Start of Given records

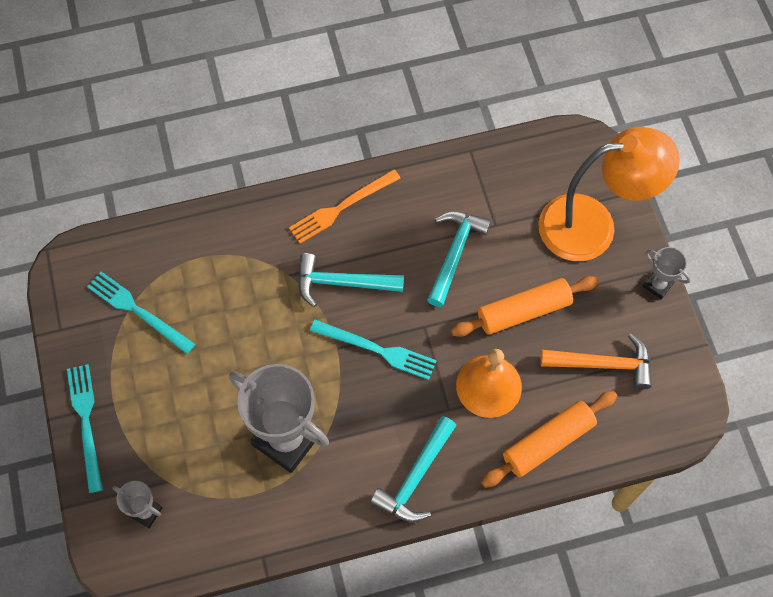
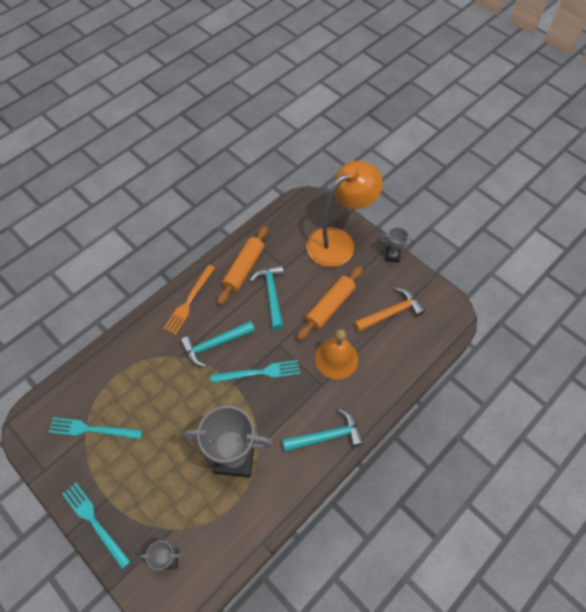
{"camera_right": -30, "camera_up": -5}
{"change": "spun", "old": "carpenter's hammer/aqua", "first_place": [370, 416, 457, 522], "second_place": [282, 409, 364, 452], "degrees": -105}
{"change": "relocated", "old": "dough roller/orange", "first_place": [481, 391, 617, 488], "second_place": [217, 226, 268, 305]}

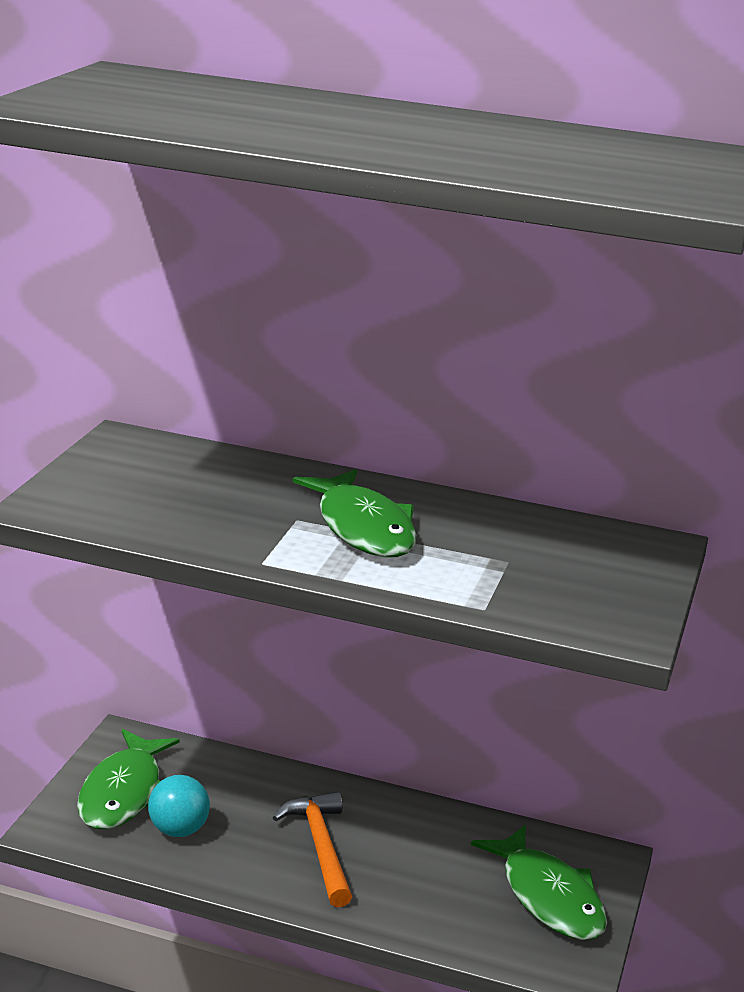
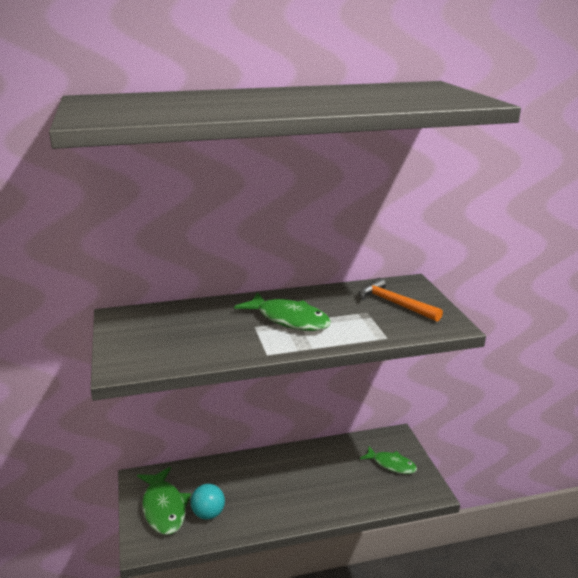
{"camera_right": -30, "camera_up": 0}
{"change": "relocated", "old": "carpenter's hammer/orange", "first_place": [272, 792, 352, 907], "second_place": [359, 278, 443, 322]}
{"change": "size", "old": "fish figure/emerald", "first_place": [471, 825, 607, 940], "second_place": [360, 447, 417, 474], "factor": 0.66}

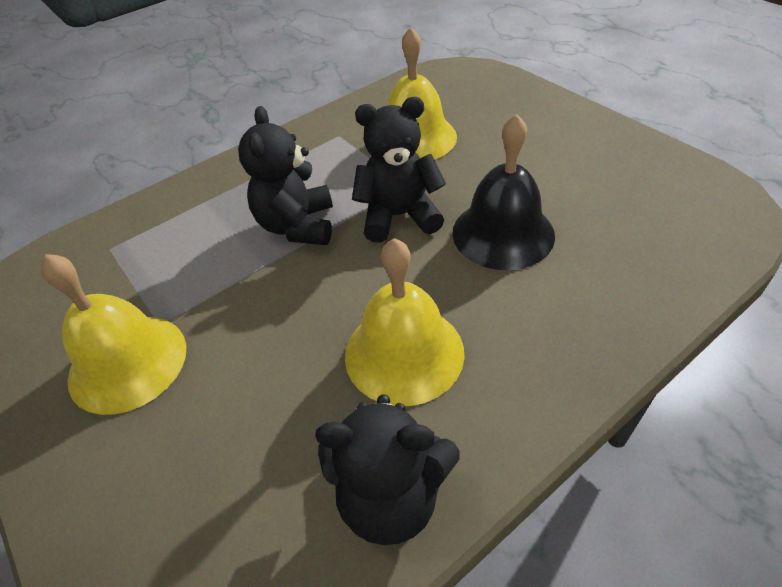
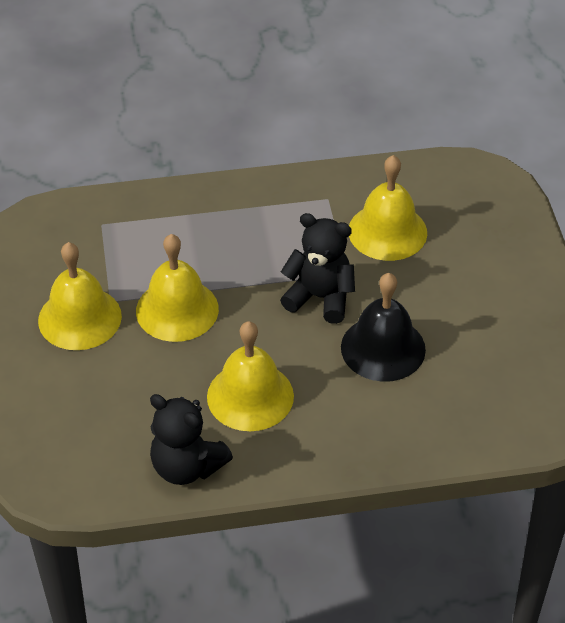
{"camera_right": 25, "camera_up": 0}
{"change": "missing", "old": "teddy bear/ebony", "first_place": [238, 106, 333, 245]}
{"change": "appeared", "new": "bell/golden", "second_place": [136, 234, 219, 342]}

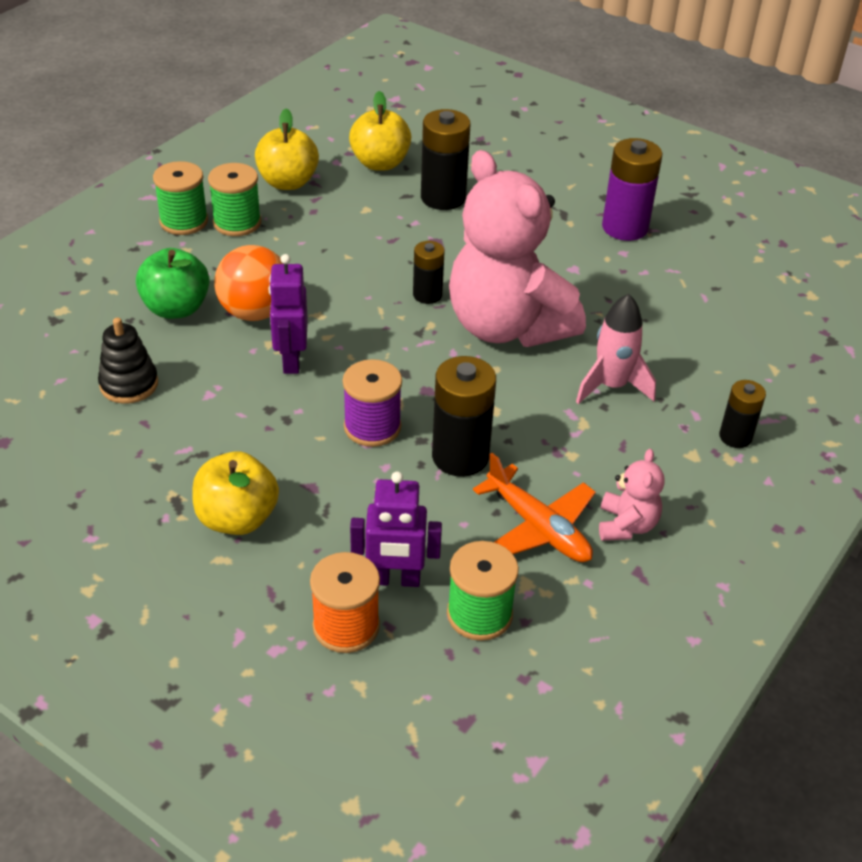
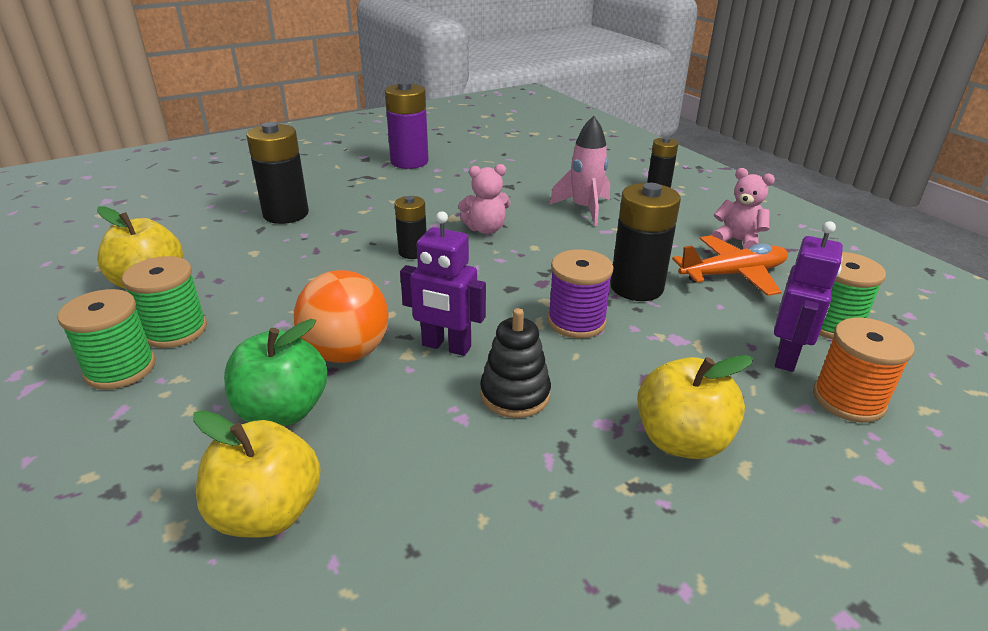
{"camera_right": -65, "camera_up": -10}
{"change": "relocated", "old": "ring stacker/ebony", "first_place": [98, 318, 158, 404], "second_place": [480, 308, 551, 418]}
{"change": "relocated", "old": "apple/golden", "first_place": [349, 91, 411, 171], "second_place": [193, 410, 321, 538]}
{"change": "size", "old": "teddy bear/pink", "first_place": [449, 150, 586, 347], "second_place": [458, 164, 510, 234], "factor": 0.41}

End of Given records

Number of lines with the string "size" in them: give it by itself, based on the listing above.

*Problem solution:* 2